Recorded information:
○ ○ ○ ○ ○ ○ ○
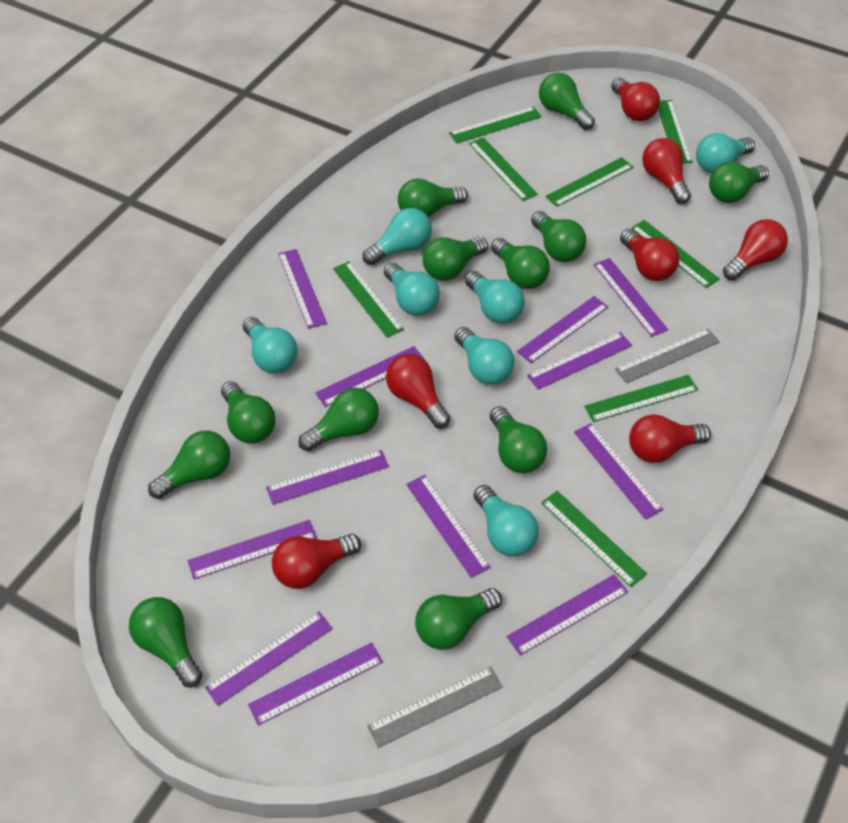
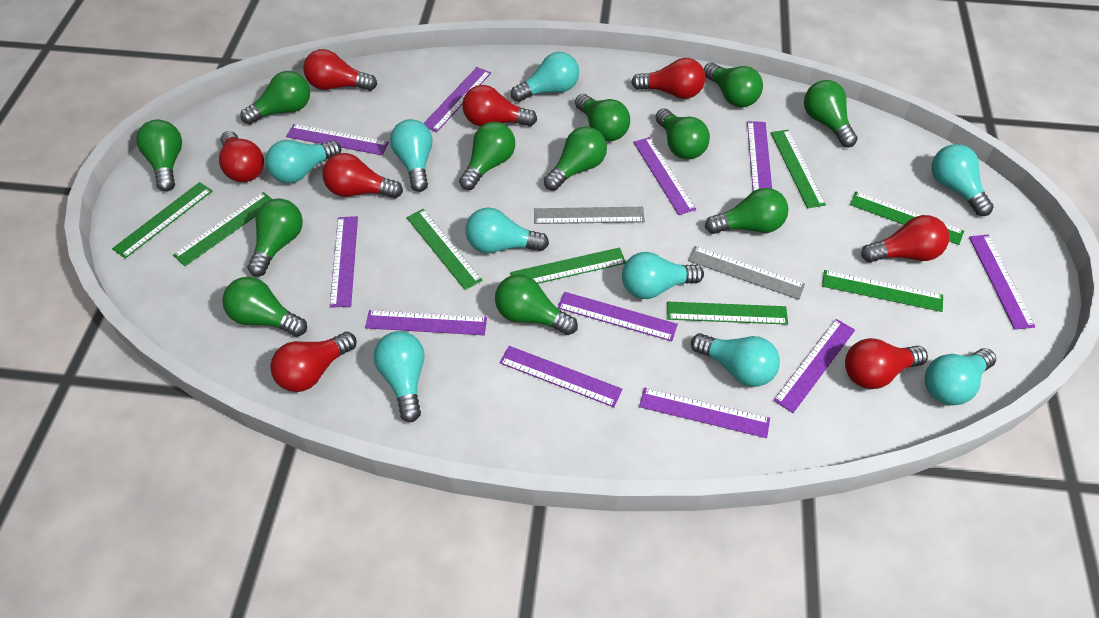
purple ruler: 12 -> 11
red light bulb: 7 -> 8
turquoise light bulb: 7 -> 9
○ ○ ○ ○ ○ ○ ○
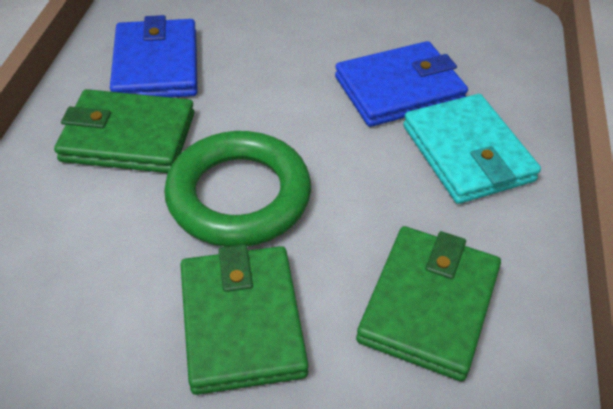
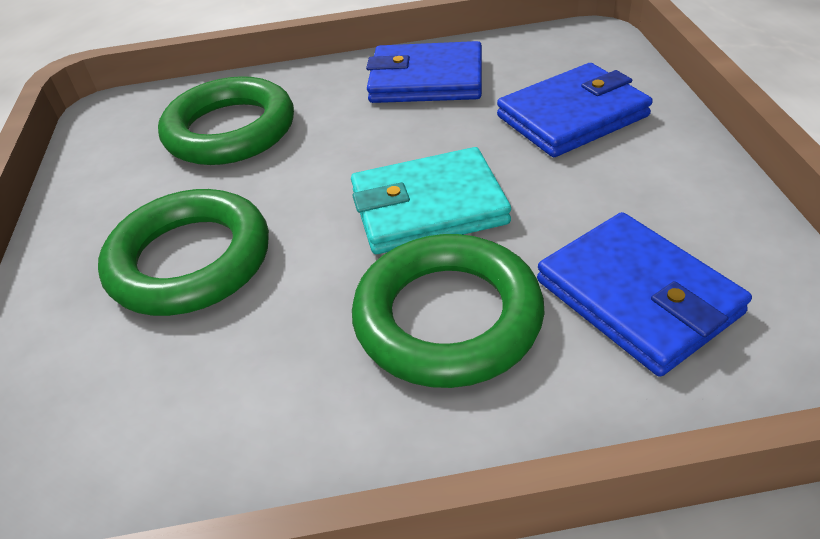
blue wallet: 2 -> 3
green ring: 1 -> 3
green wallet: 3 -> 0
○ ○ ○ ○ ○ ○ ○
Work request: Could you copy every line from the records that has "bulb" in it?

Reply to the task:
red light bulb: 7 -> 8
turquoise light bulb: 7 -> 9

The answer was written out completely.